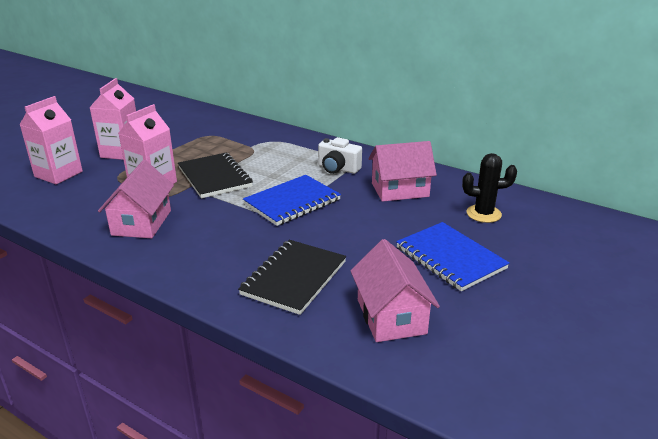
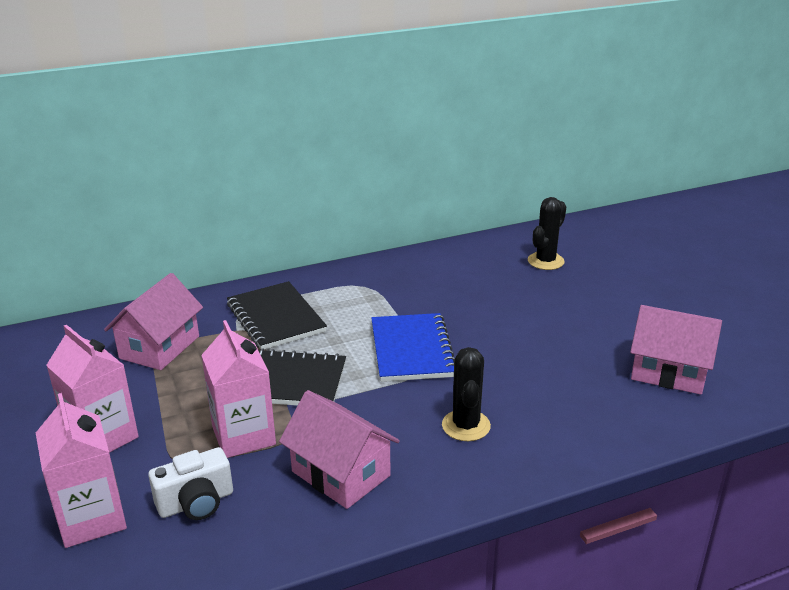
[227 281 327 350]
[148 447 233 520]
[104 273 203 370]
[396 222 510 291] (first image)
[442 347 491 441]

==

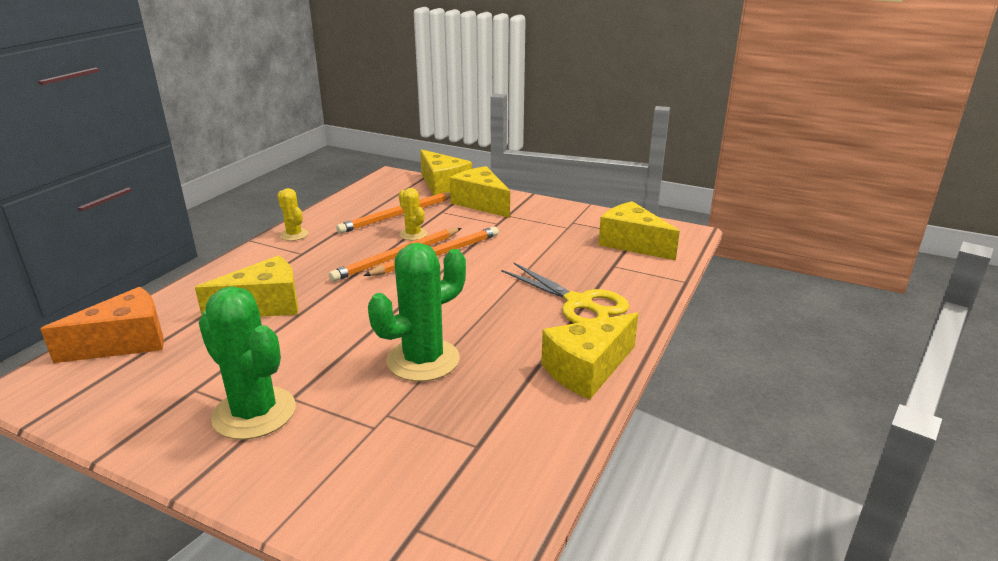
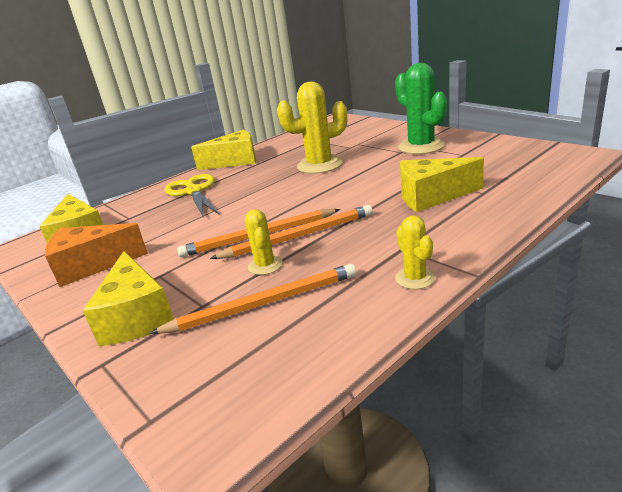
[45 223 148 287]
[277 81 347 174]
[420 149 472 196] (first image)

▸ WORK INSTRUCTIONS
Everything above from the line containing "[148 447 233 520]" down to the line containing "[442 347 491 441]" should be copied exactly, both end lines included, and nothing else.

▸ REPLY TO THE EXERCISE
[148 447 233 520]
[104 273 203 370]
[396 222 510 291] (first image)
[442 347 491 441]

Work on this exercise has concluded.